++++ DATA FOR THIS TASK ++++

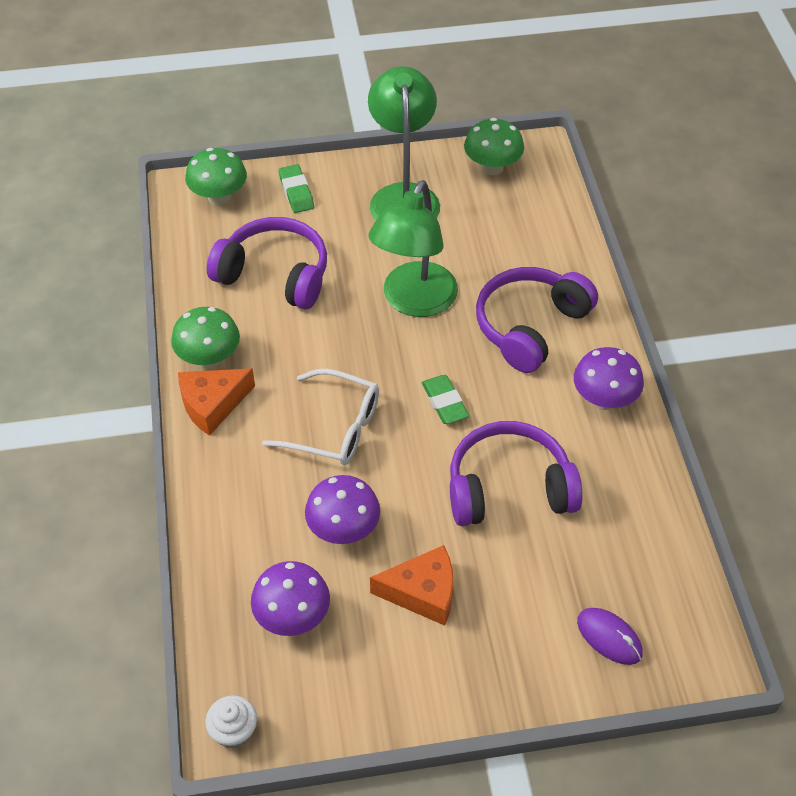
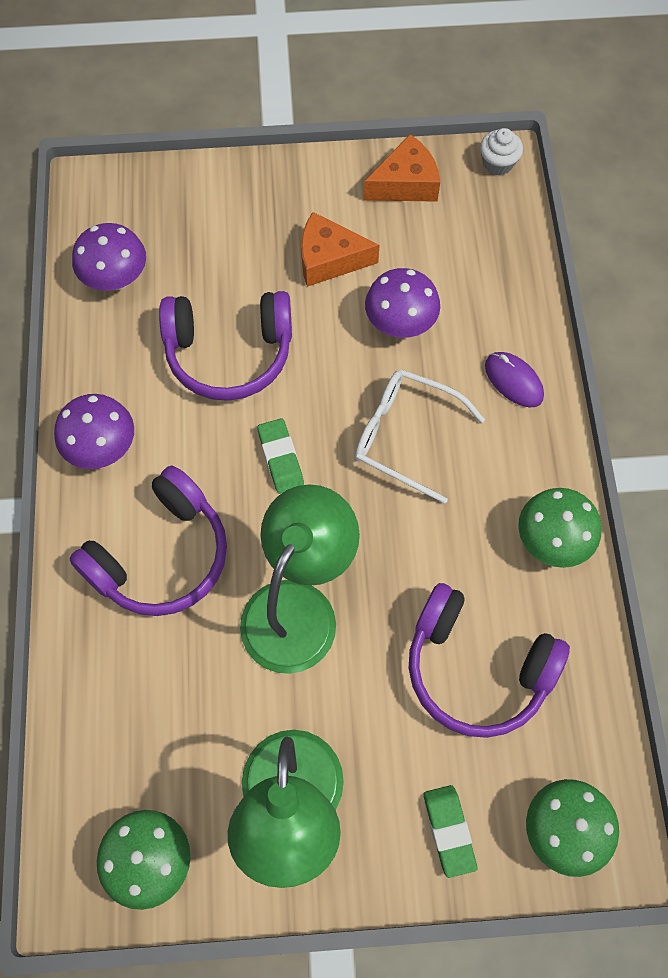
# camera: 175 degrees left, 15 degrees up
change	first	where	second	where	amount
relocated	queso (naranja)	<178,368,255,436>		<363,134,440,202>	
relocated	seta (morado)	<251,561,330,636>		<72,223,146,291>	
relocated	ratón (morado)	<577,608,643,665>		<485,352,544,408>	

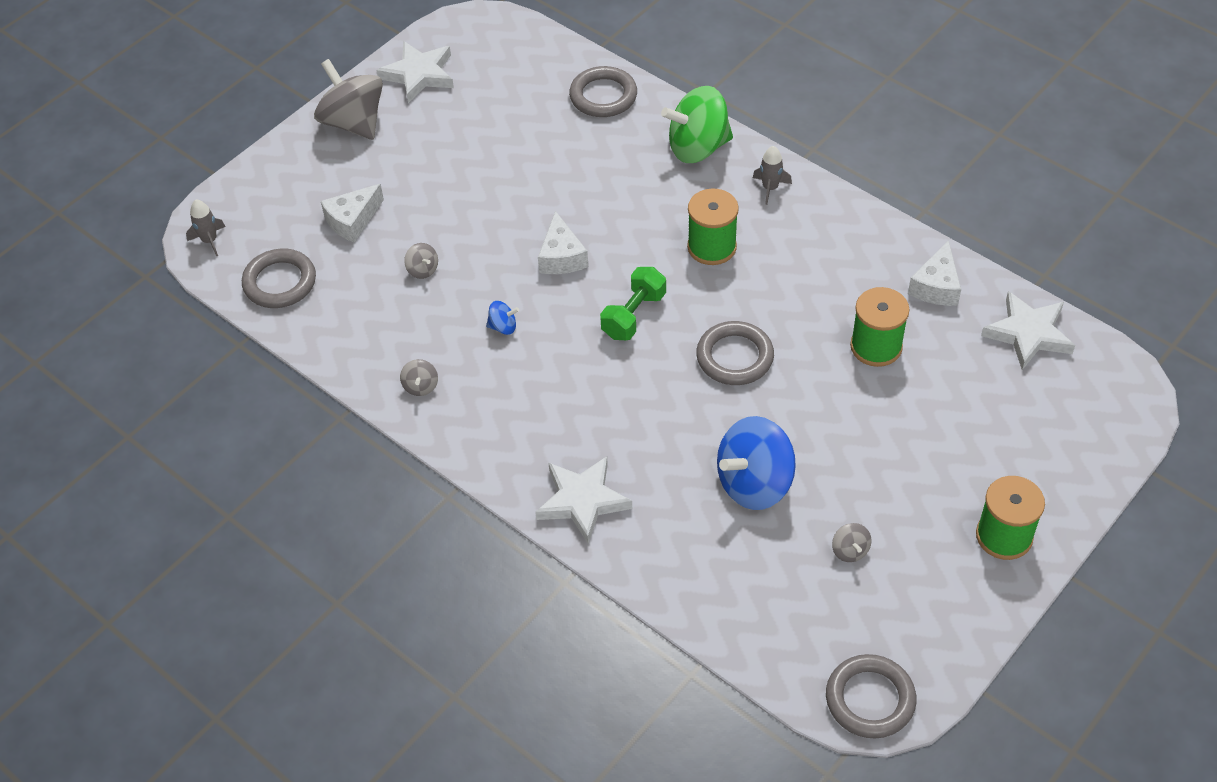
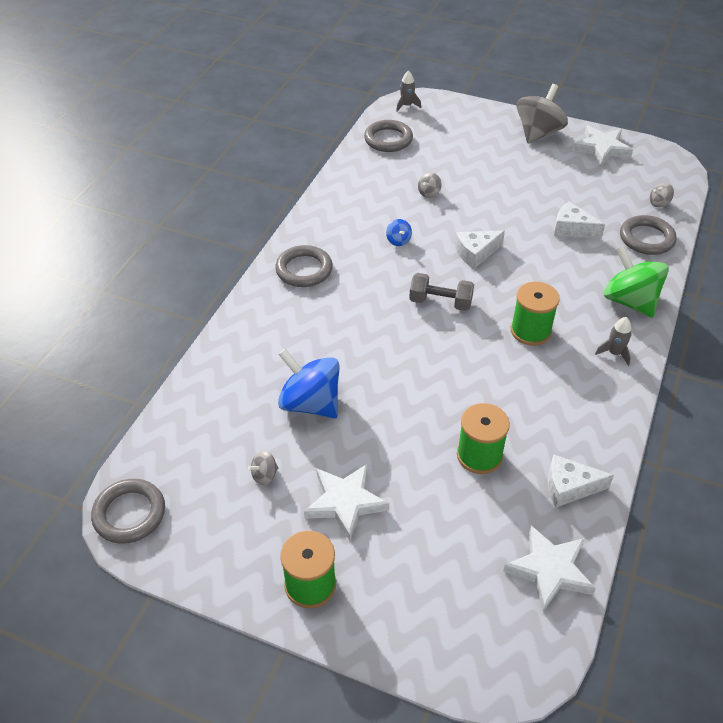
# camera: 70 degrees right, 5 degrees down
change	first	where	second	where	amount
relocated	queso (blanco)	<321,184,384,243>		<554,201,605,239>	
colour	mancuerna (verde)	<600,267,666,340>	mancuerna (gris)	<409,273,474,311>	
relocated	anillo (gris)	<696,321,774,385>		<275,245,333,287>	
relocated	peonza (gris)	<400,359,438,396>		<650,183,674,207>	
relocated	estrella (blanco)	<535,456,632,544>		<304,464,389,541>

++++

Give back all of the data exactly, but not the pictures.

# camera: 175 degrees left, 15 degrees up
change	first	where	second	where	amount
relocated	queso (naranja)	<178,368,255,436>		<363,134,440,202>	
relocated	seta (morado)	<251,561,330,636>		<72,223,146,291>	
relocated	ratón (morado)	<577,608,643,665>		<485,352,544,408>	

# camera: 70 degrees right, 5 degrees down
change	first	where	second	where	amount
relocated	queso (blanco)	<321,184,384,243>		<554,201,605,239>	
colour	mancuerna (verde)	<600,267,666,340>	mancuerna (gris)	<409,273,474,311>	
relocated	anillo (gris)	<696,321,774,385>		<275,245,333,287>	
relocated	peonza (gris)	<400,359,438,396>		<650,183,674,207>	
relocated	estrella (blanco)	<535,456,632,544>		<304,464,389,541>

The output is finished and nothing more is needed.